Task goal: Extract each line holding the word "DIGITS" from the entries.

##### Data under study #####

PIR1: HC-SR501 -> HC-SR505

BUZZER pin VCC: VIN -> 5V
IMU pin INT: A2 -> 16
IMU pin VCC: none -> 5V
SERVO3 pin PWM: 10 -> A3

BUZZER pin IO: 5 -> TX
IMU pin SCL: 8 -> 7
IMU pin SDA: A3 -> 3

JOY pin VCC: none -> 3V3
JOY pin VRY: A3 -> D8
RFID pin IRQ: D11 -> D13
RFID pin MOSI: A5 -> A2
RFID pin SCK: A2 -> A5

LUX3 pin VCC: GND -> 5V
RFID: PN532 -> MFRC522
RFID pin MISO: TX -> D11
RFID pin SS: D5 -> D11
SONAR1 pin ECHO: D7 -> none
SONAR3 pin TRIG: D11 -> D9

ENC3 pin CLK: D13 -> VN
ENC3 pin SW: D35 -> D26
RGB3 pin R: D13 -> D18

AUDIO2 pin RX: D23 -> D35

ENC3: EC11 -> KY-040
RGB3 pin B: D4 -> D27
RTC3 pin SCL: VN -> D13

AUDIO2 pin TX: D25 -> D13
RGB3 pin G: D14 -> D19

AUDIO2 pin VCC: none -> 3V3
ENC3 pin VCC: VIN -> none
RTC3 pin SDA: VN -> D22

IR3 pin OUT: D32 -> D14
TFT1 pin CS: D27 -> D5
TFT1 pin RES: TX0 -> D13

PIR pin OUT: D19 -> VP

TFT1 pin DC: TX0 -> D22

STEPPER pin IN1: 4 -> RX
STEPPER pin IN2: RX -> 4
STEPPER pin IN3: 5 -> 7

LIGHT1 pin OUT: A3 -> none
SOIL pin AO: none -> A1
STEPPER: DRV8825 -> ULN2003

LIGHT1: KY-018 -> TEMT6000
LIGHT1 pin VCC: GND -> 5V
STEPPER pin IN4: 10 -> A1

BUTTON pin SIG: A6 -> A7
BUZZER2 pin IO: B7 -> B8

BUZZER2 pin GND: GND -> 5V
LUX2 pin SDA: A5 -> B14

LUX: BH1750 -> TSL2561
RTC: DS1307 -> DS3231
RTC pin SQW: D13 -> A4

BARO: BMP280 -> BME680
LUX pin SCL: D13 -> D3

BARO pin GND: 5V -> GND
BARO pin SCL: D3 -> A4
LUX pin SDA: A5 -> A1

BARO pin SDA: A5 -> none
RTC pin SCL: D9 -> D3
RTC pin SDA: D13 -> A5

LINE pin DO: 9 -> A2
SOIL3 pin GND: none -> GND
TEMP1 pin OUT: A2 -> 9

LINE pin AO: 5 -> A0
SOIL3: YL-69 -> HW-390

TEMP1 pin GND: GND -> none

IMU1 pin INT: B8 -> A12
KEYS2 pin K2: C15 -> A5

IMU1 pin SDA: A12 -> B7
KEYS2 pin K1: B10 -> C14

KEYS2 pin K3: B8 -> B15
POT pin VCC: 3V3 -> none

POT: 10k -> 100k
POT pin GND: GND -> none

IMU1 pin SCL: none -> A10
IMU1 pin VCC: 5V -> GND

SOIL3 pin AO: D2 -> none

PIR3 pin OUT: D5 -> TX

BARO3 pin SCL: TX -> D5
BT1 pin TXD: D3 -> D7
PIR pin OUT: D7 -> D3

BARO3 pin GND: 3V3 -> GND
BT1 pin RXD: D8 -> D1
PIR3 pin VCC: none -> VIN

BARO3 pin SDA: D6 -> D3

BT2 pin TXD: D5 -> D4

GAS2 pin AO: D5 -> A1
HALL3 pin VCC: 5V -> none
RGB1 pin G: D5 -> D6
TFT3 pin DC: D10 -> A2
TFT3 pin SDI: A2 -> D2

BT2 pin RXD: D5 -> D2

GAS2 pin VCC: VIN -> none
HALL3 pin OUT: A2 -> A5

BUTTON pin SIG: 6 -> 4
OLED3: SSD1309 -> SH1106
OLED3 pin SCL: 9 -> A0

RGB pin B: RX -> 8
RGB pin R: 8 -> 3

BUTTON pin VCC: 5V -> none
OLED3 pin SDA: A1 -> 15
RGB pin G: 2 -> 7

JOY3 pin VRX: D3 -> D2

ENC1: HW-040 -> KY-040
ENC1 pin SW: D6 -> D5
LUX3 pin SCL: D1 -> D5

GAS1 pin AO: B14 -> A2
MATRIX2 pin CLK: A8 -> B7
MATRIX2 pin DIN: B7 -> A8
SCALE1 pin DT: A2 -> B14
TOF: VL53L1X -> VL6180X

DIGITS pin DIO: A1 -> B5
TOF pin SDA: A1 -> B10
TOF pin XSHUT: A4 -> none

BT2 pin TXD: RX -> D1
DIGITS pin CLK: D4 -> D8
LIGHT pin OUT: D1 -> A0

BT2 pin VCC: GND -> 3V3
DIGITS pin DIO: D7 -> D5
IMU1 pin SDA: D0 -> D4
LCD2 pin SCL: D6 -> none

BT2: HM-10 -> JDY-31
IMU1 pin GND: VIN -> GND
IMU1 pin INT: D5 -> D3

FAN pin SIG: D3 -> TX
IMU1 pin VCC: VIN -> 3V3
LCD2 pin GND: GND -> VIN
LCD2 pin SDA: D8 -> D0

#####

Worked solution:
DIGITS pin DIO: A1 -> B5
DIGITS pin CLK: D4 -> D8
DIGITS pin DIO: D7 -> D5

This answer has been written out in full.